Work task - Nothing but the lines below from the one holding "RELAY3 pin IN2: A0 -> 16" up to and including the one holding "TEMP1: DS18B20 -> TMP36" should be copied, exactly and without pictures.
[[ Exercise data, beginning ]]
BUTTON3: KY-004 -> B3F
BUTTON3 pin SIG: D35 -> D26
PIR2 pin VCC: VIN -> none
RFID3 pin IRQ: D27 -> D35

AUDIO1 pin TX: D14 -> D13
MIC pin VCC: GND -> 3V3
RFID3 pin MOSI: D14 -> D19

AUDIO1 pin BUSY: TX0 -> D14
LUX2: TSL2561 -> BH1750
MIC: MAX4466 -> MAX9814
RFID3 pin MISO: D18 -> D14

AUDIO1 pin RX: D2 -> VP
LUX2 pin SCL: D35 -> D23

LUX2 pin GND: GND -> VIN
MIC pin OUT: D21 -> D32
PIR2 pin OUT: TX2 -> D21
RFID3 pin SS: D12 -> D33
[[ Exercise data, end ]]
[[ Exercise data, beginning ]]
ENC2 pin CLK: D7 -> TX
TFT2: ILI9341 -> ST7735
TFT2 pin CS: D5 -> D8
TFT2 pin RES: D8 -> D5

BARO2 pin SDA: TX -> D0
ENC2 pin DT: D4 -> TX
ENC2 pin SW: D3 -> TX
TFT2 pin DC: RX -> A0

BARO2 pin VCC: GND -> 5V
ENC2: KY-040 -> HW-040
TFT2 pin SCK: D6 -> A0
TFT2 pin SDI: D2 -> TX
[[ Exercise data, end ]]
[[ Exercise data, beginning ]]
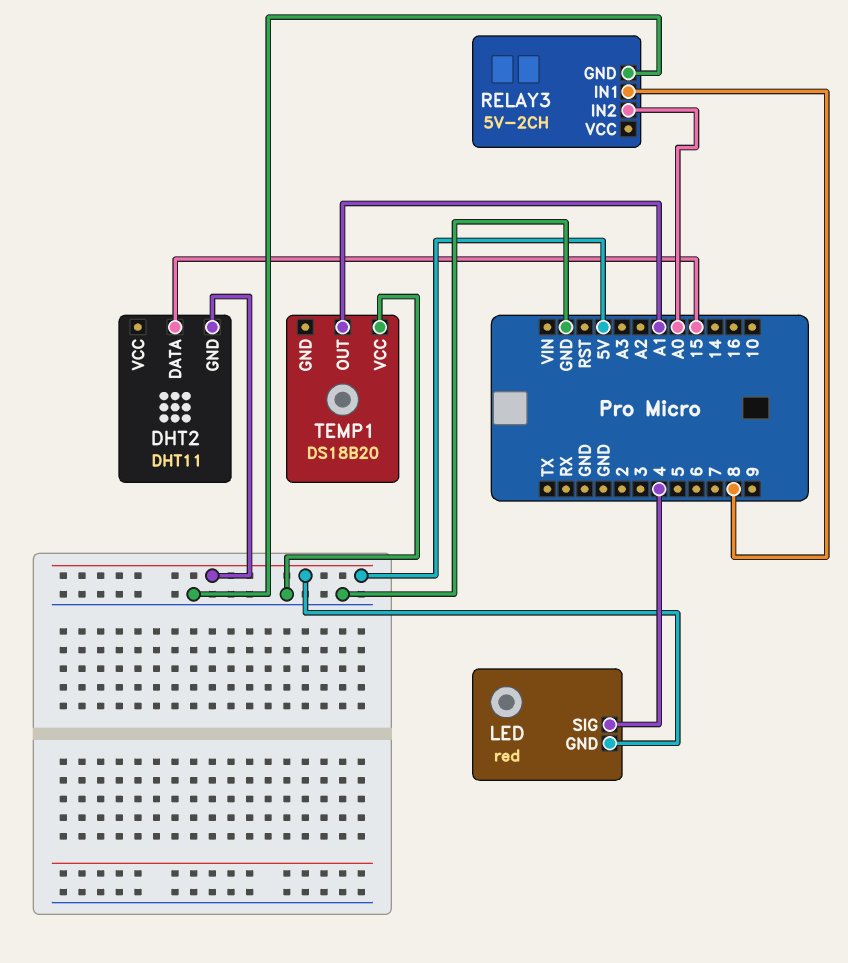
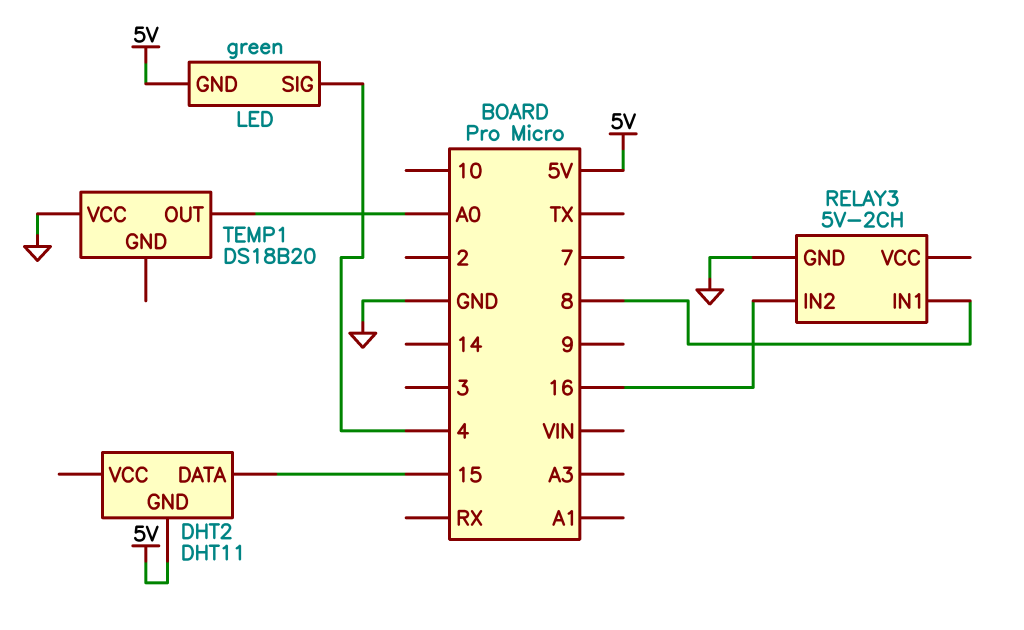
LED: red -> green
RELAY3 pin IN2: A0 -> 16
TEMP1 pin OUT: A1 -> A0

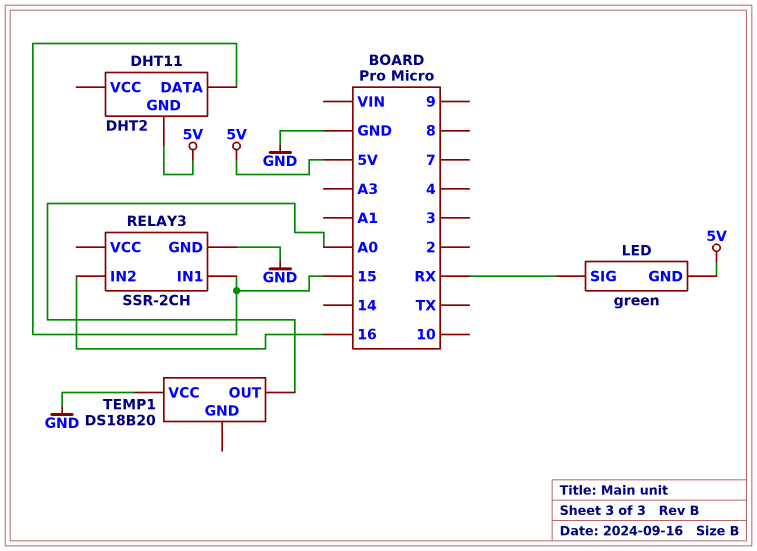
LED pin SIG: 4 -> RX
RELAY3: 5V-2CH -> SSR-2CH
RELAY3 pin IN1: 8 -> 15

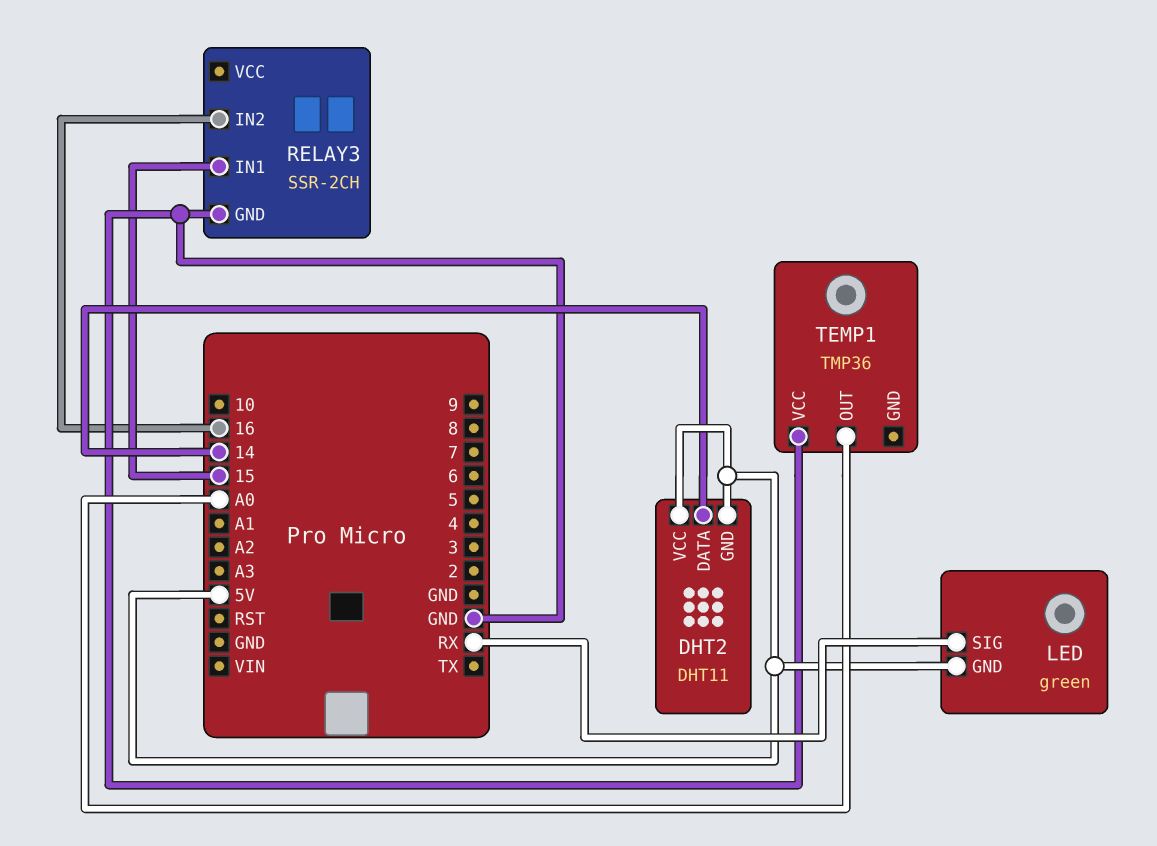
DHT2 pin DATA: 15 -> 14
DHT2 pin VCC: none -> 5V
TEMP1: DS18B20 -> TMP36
[[ Exercise data, end ]]
Answer -
RELAY3 pin IN2: A0 -> 16
TEMP1 pin OUT: A1 -> A0

LED pin SIG: 4 -> RX
RELAY3: 5V-2CH -> SSR-2CH
RELAY3 pin IN1: 8 -> 15

DHT2 pin DATA: 15 -> 14
DHT2 pin VCC: none -> 5V
TEMP1: DS18B20 -> TMP36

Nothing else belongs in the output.